■ **EXERCISE DETAILS**
Once the line containing "none -> black cone D4 level 5" is found in the entries below, restate it and each following line word for word, stopping after the line containing "blue plate G3 level 2 -> none".

■ **ENTRIES PROVIDED**
○ ○ ○ ○ ○ ○ ○

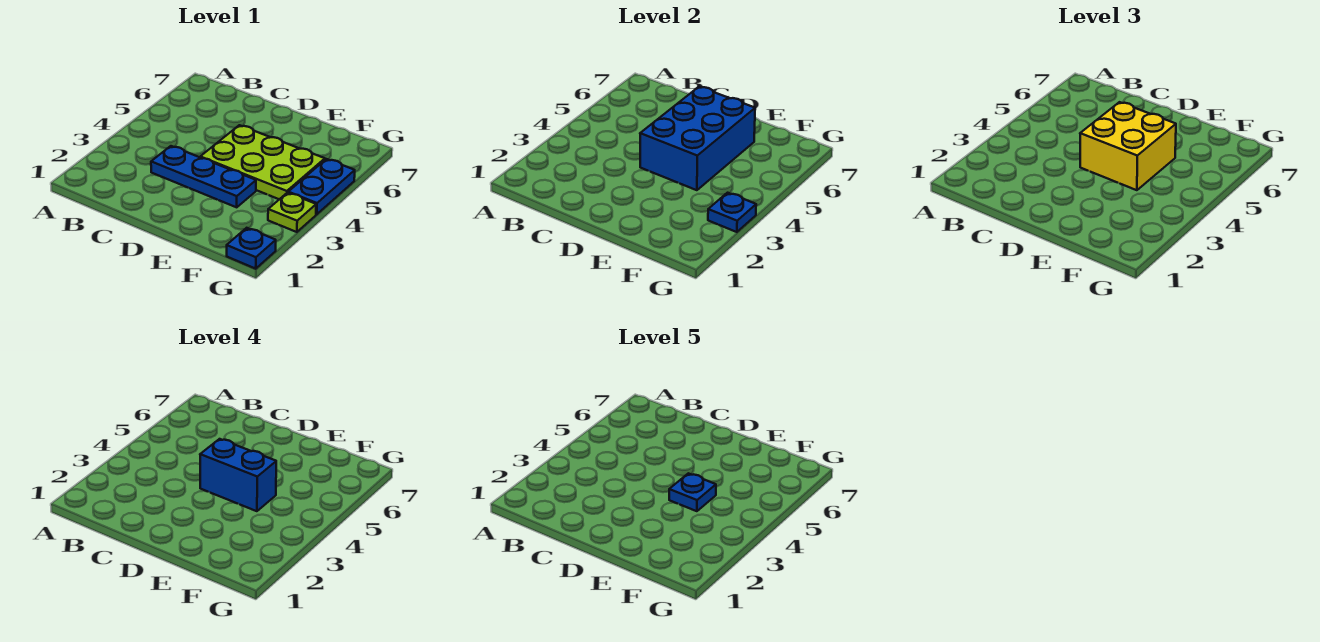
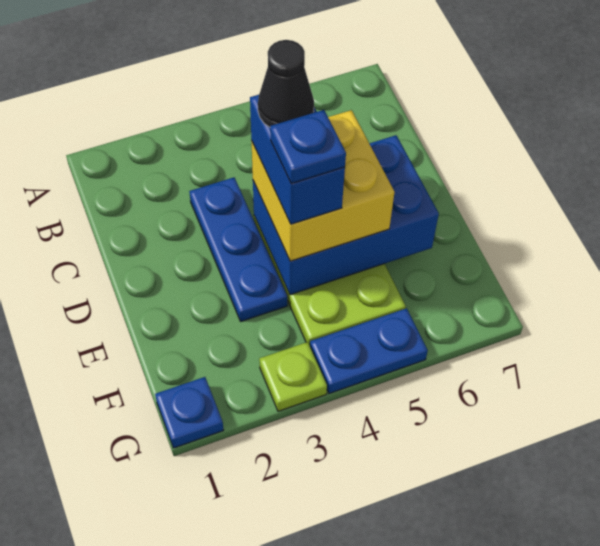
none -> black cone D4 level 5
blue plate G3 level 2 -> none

○ ○ ○ ○ ○ ○ ○

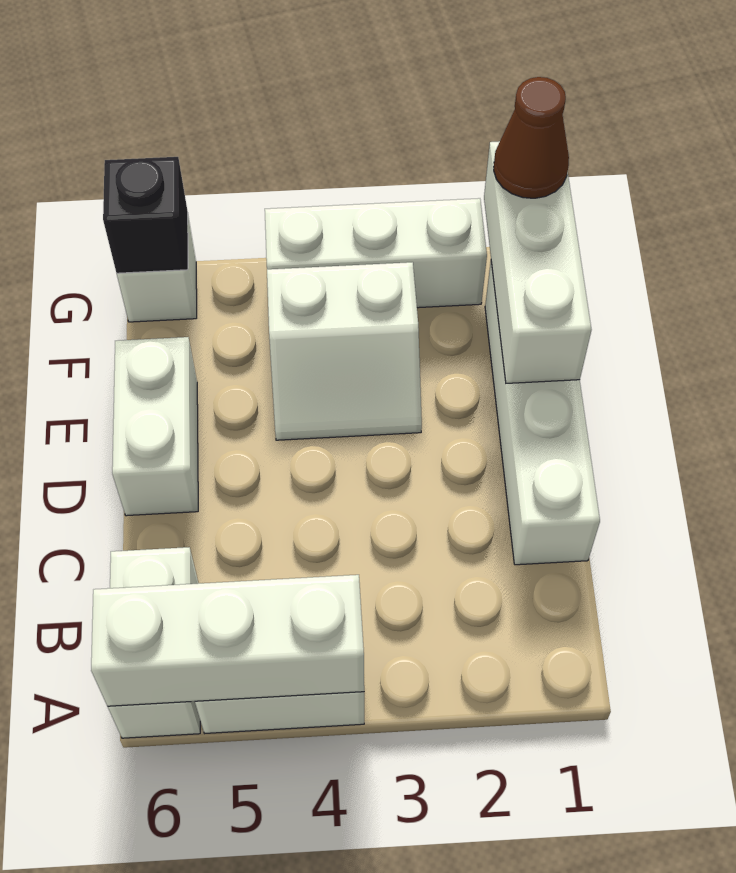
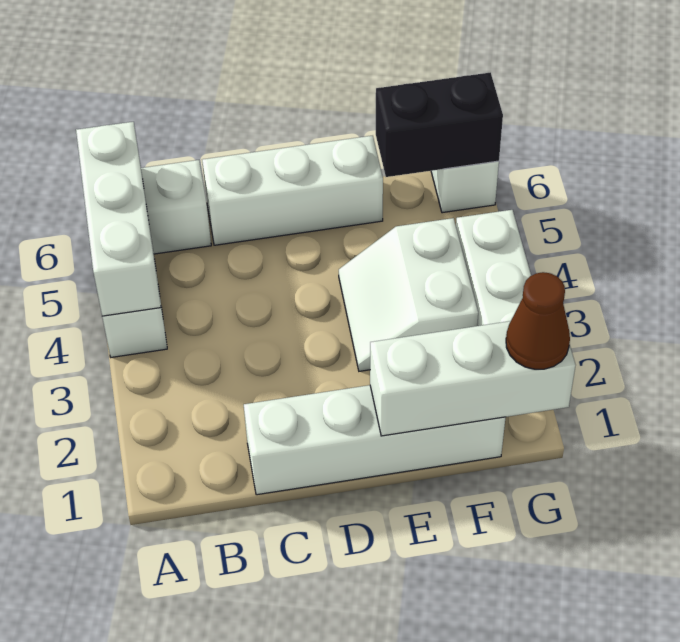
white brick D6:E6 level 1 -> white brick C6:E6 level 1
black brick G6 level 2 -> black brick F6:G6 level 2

○ ○ ○ ○ ○ ○ ○

■ **THE ANSWER**
none -> black cone D4 level 5
blue plate G3 level 2 -> none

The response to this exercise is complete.